ASSIGNED TASK → Using the records below, give again exactly the lines from the line that contains "orange cone [60,330,124,374]" through the line that contains "red plane [466,414,519,460]", both ends included, and only those.

GIVEN ENTRIES →
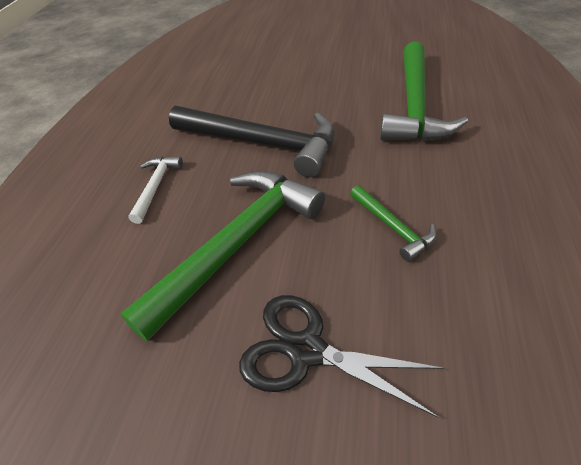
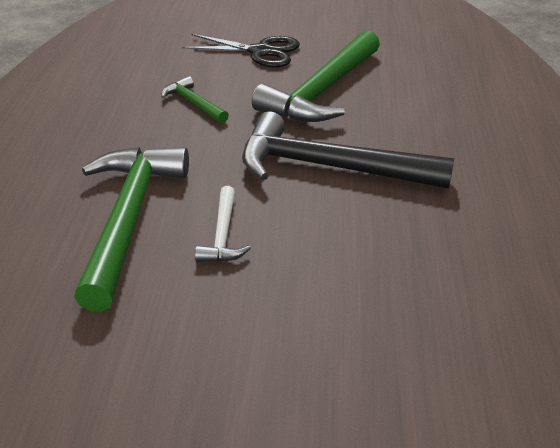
camera: 170 degrees right, 10 degrees down
white hammer [128,156,183,224] -> white hammer moved to [195,186,251,262]

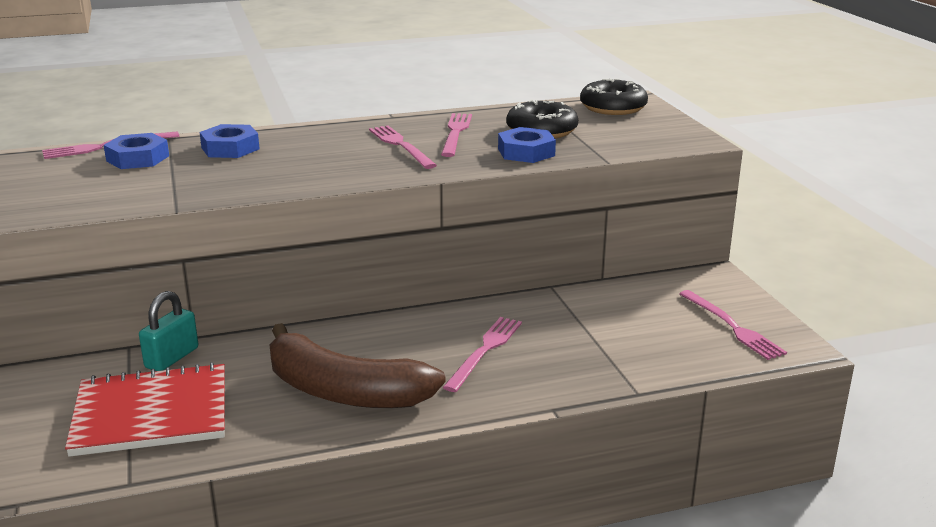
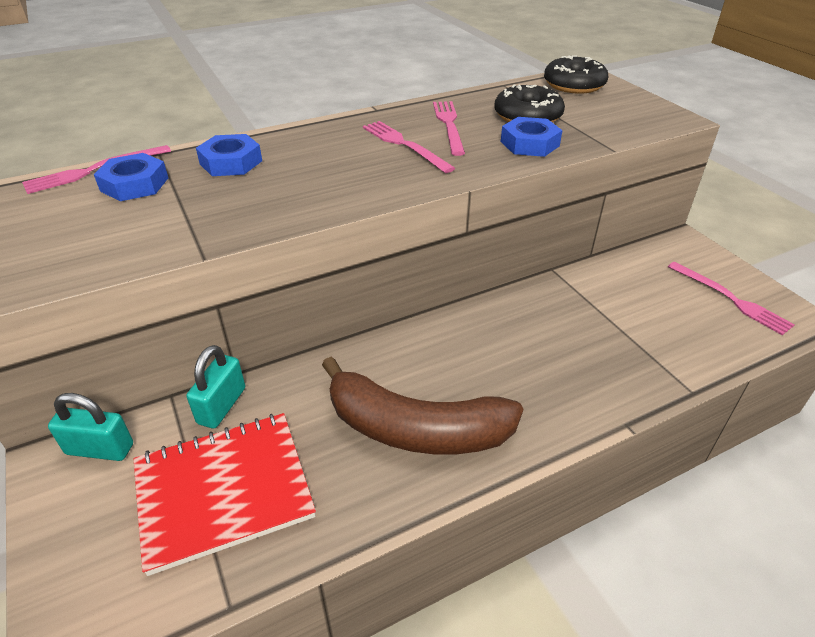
camera: 10 degrees left, 15 degrees up
pink fork [443,317,522,392] -> none
none -> turquoise padlock [48,393,133,461]

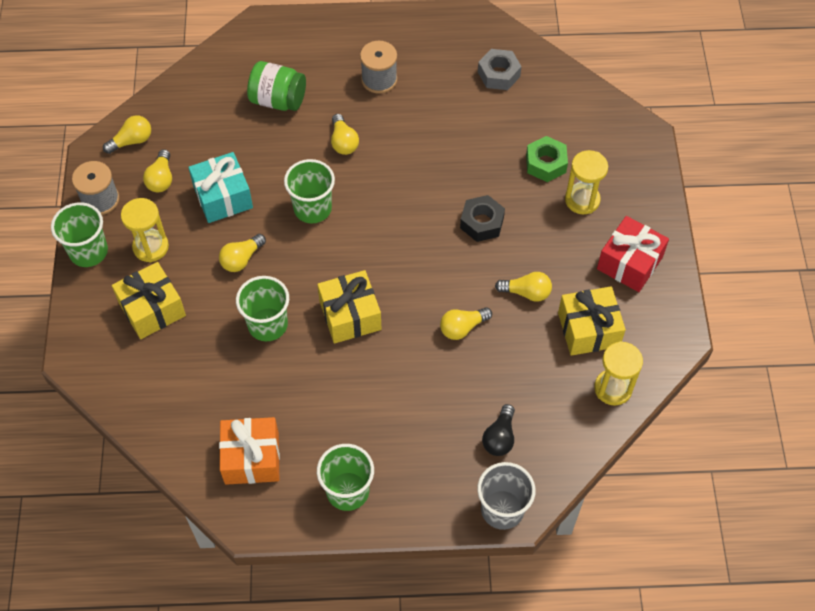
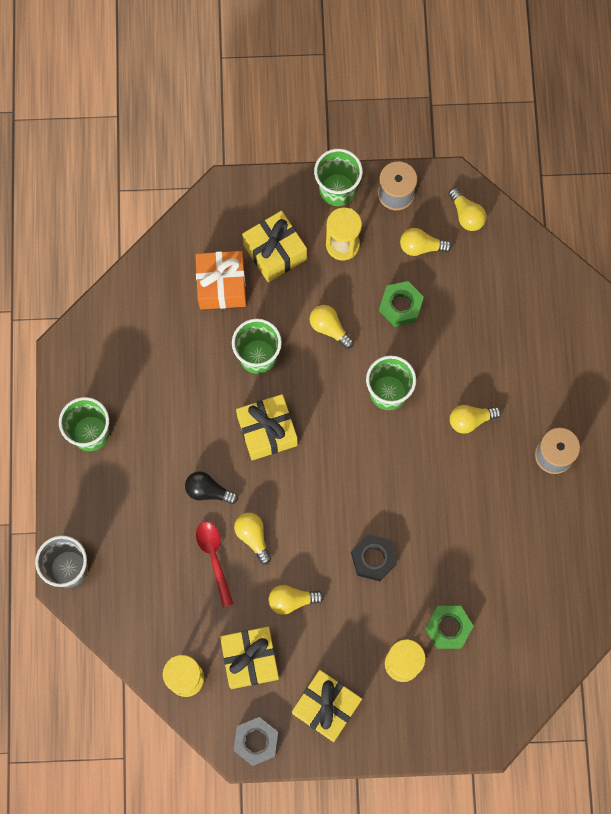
camera: 90 degrees right, 15 degrees up
turquoise gift [188,152,253,223] -> green nut [379,281,424,327]
orange gift [219,417,280,485] -> orange gift moved to [195,251,246,309]
green jar [247,61,306,111] -> none
grey nut [478,49,522,90] -> grey nut moved to [233,717,279,766]
black light bulb [482,404,515,456] -> black light bulb moved to [185,471,238,504]
yellow light bulb [495,272,552,302] -> yellow light bulb turned 75 degrees clockwise [268,585,324,615]
red gift [597,216,669,292] -> yellow gift [292,670,362,742]
none -> red spoon [196,522,233,607]

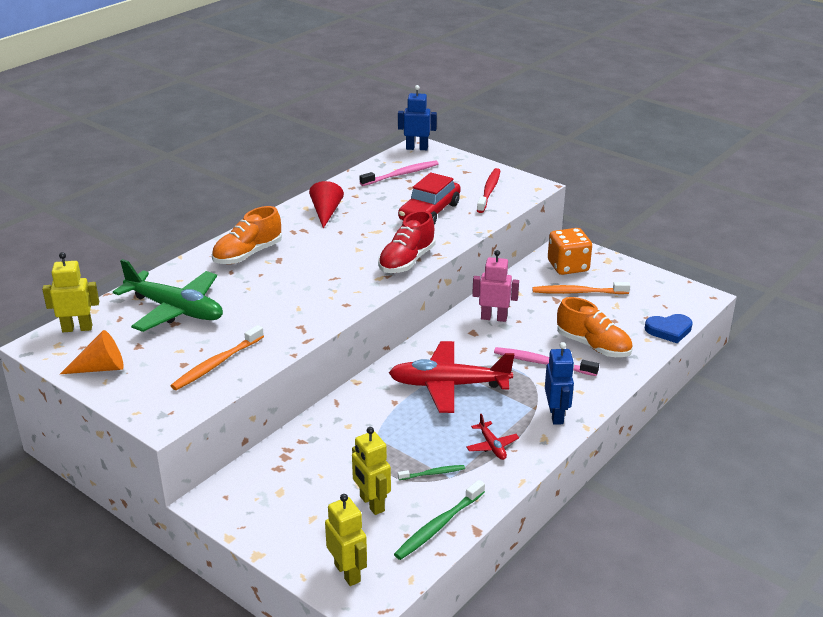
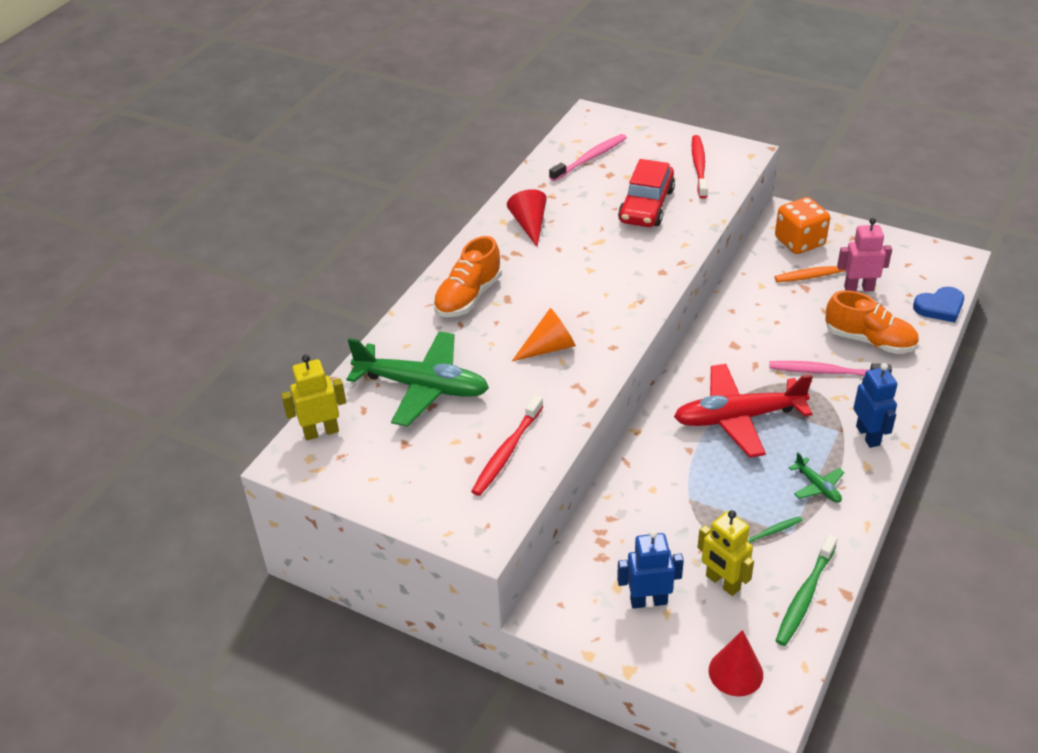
camera: 10 degrees left, 10 degrees up
orange cone [60,330,124,374] -> orange cone moved to [512,308,576,361]
orange toothbrush [171,325,264,390] -> red toothbrush [471,395,544,496]
yellow robot [325,494,367,586] -> red cone [709,630,763,697]
red shoe [378,210,435,273] -> none
blue robot [398,85,437,150] -> blue robot moved to [617,530,684,609]
red plane [466,414,519,460] -> green plane [789,452,845,503]
pink robot [472,250,519,322] -> pink robot moved to [837,218,892,292]

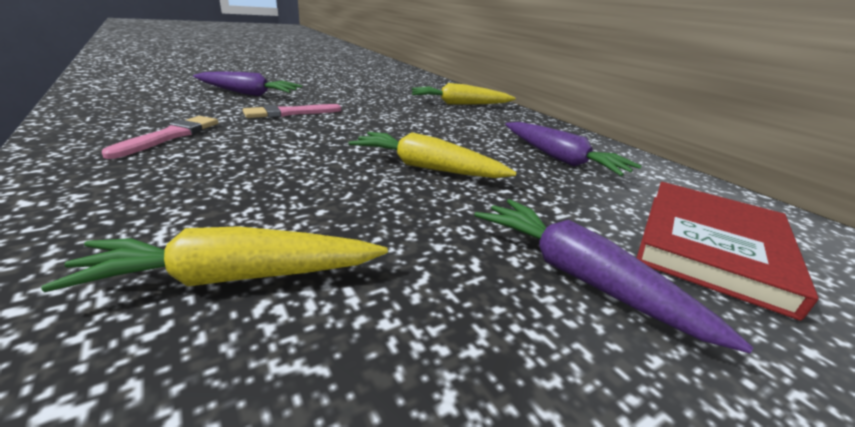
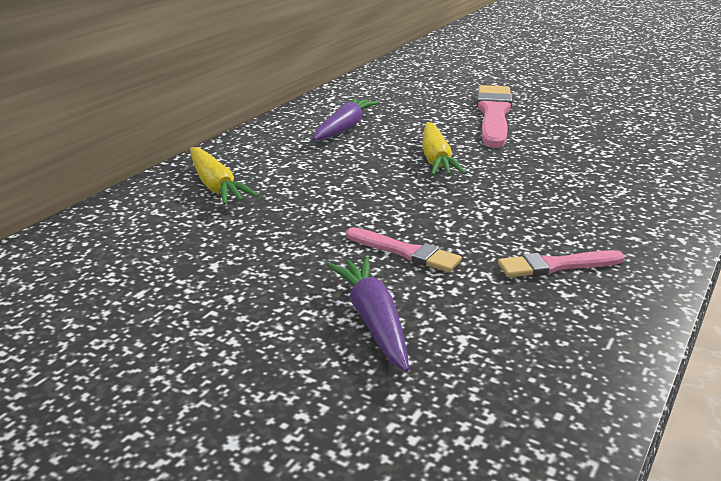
camera: 115 degrees left, 0 degrees up
yellow carrot [41,226,388,292] -> none
purple carrot [474,199,754,353] -> pink brush [477,85,512,148]
red book [637,182,819,321] -> none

FINAL ANSWER →
orange cone [60,330,124,374] -> orange cone moved to [512,308,576,361]
orange toothbrush [171,325,264,390] -> red toothbrush [471,395,544,496]
yellow robot [325,494,367,586] -> red cone [709,630,763,697]
red shoe [378,210,435,273] -> none
blue robot [398,85,437,150] -> blue robot moved to [617,530,684,609]
red plane [466,414,519,460] -> green plane [789,452,845,503]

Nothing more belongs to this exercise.